# Start of RECORDS

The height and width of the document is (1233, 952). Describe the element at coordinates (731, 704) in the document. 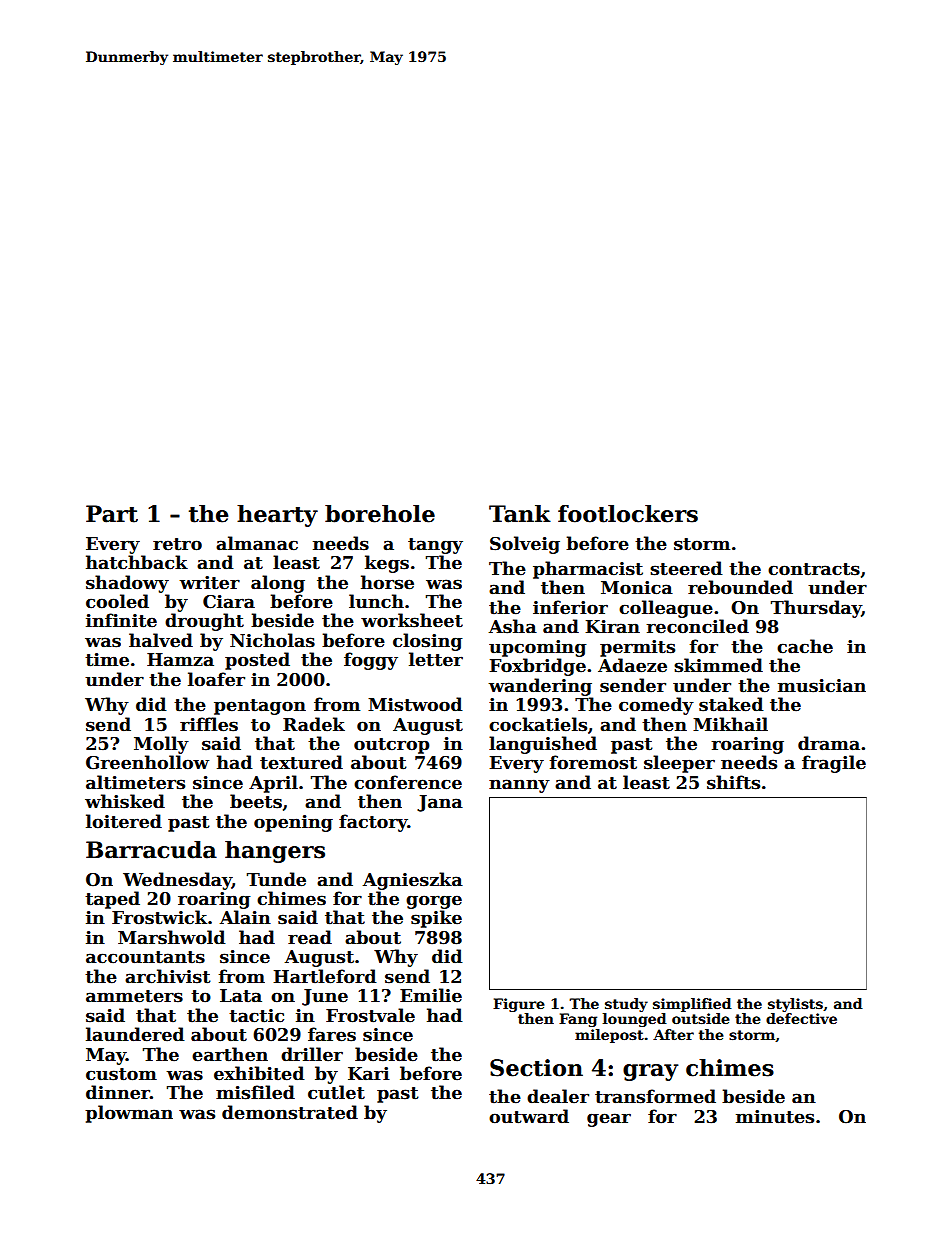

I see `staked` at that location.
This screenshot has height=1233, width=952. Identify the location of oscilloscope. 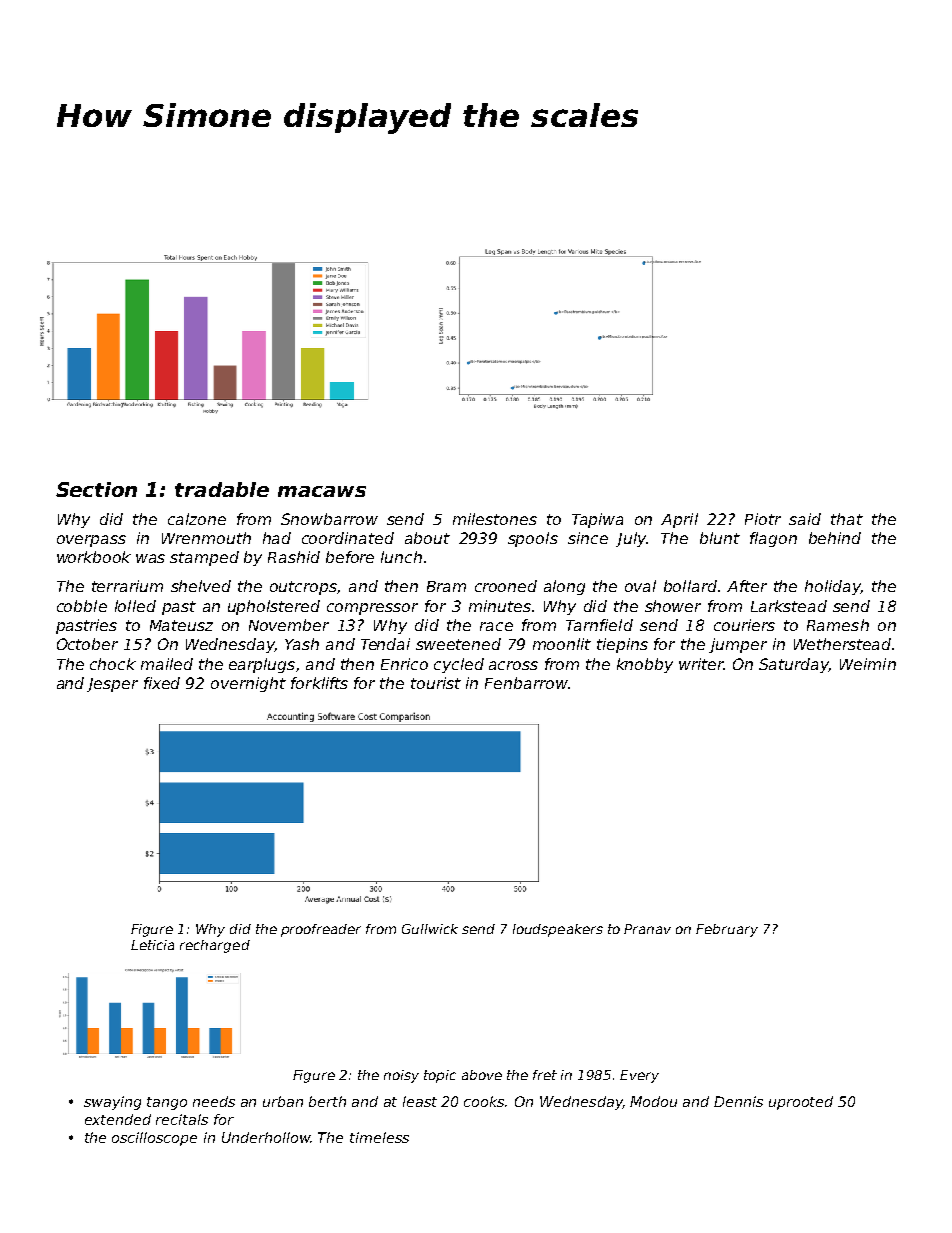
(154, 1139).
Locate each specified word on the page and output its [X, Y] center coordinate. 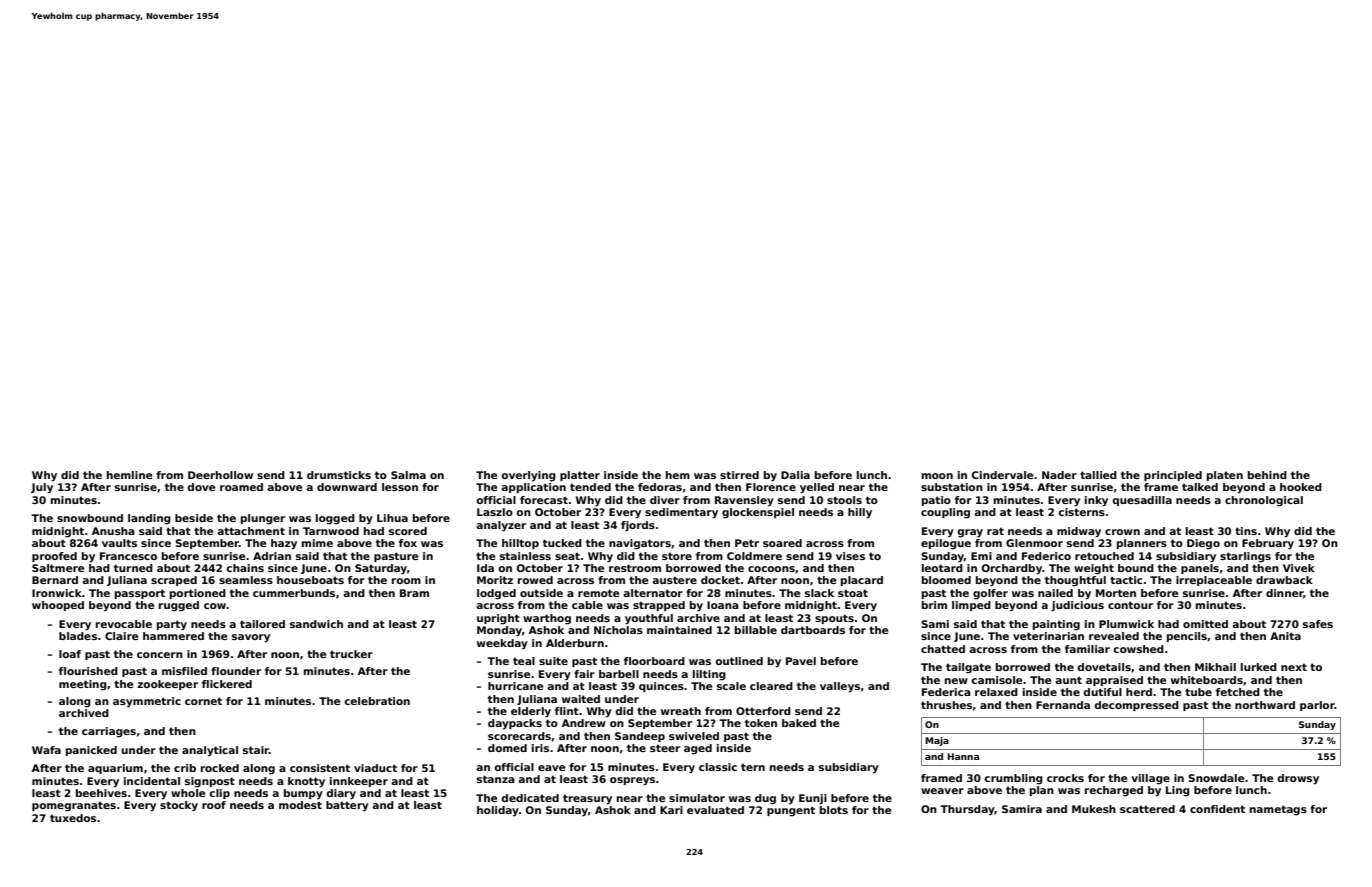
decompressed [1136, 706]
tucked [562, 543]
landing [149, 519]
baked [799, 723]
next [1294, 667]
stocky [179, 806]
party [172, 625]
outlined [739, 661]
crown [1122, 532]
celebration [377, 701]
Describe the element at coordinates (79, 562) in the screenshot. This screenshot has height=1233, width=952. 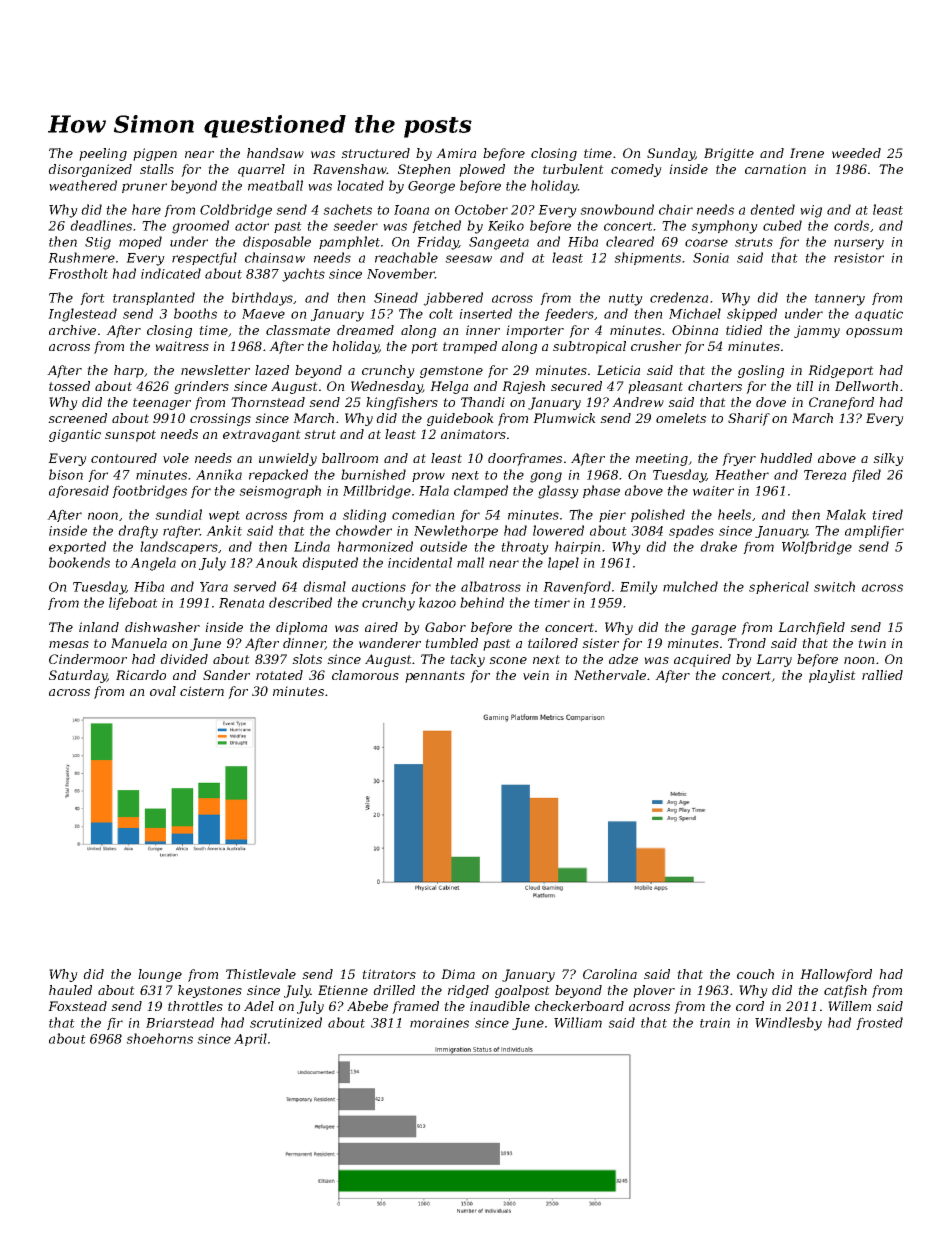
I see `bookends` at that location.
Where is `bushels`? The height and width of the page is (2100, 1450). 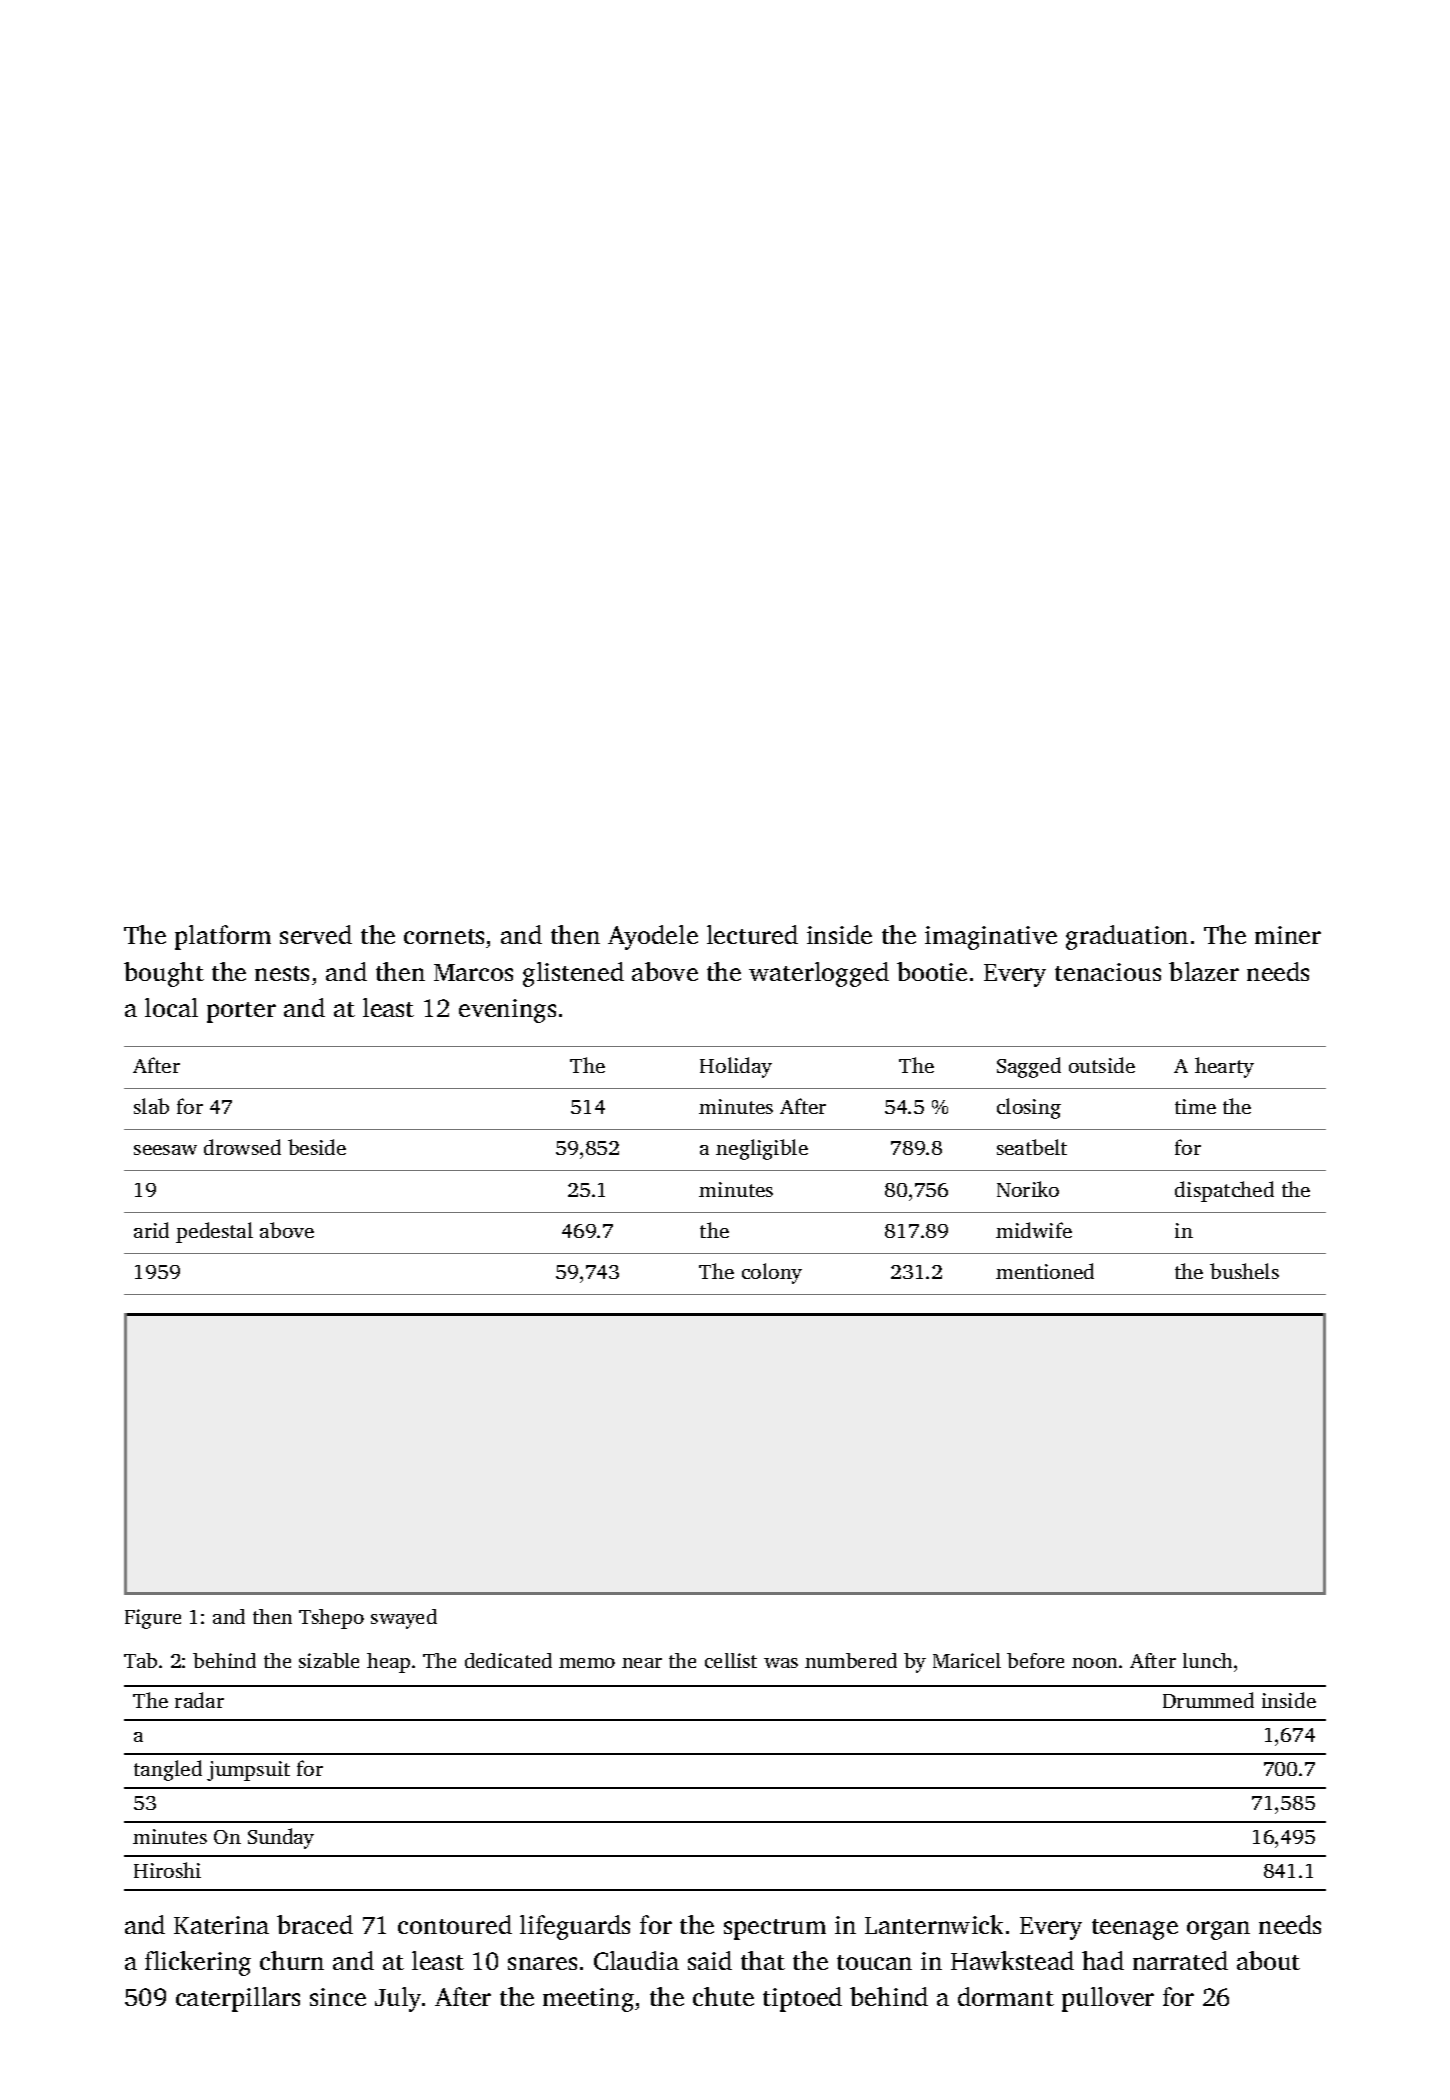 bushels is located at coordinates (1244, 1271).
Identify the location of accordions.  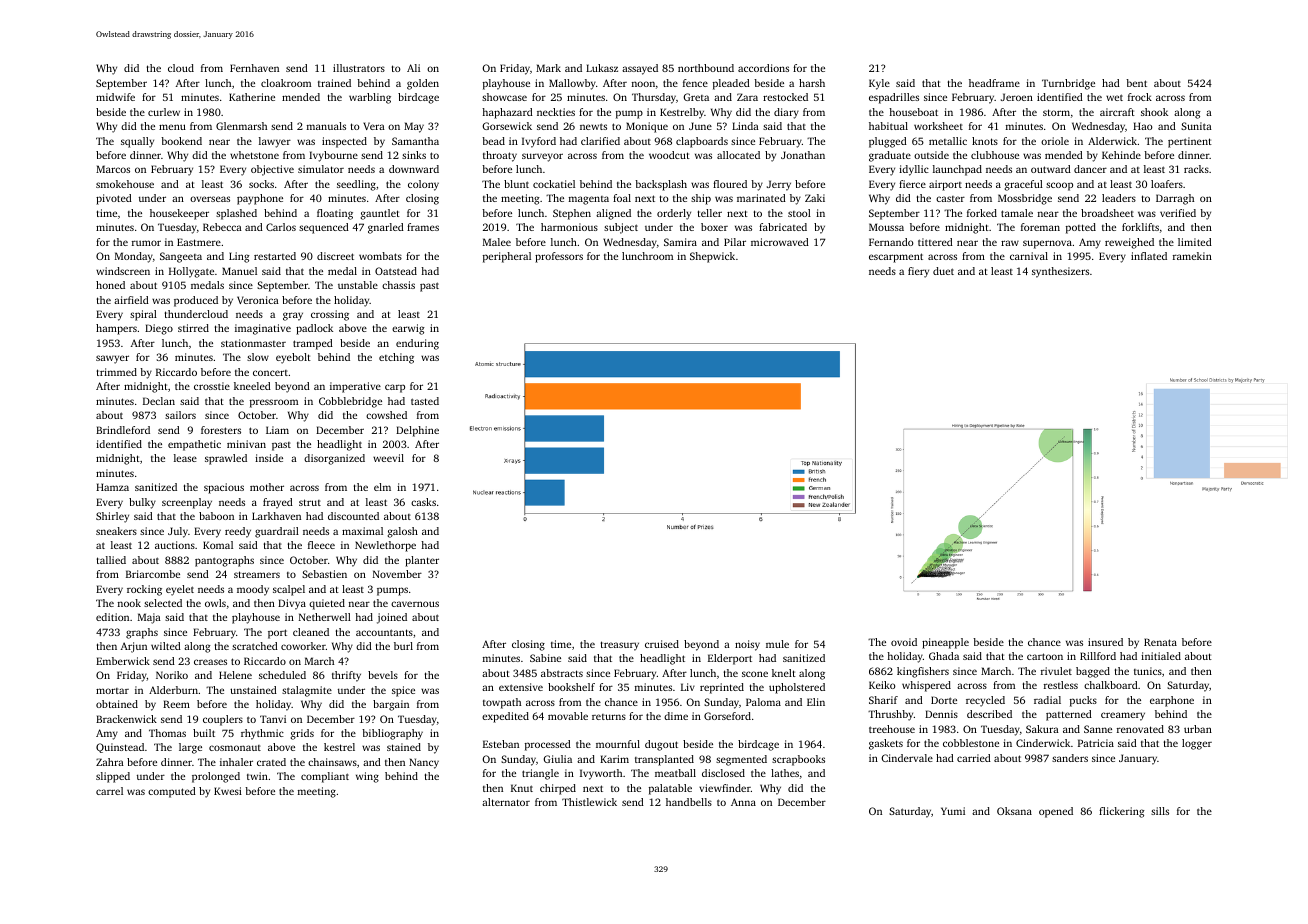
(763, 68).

# End of RECORDS

__WHAT IS REQUIRED__. Starting at the beginning of the records and ending with the line that contains "landing [149, 519]", render each line as a string in a JSON list. Skip blank lines and leave the pictures out of the answer.

__RESULT OF THIS EXERCISE__.
[
  "The height and width of the document is (1233, 952). Describe the element at coordinates (731, 704) in the document. ",
  "I see `staked` at that location.",
  "This screenshot has height=1233, width=952. Identify the location of oscilloscope. ",
  "(154, 1139).",
  "Locate each specified word on the page and output its [X, Y] center coordinate. ",
  "decompressed [1136, 706]",
  "tucked [562, 543]",
  "landing [149, 519]"
]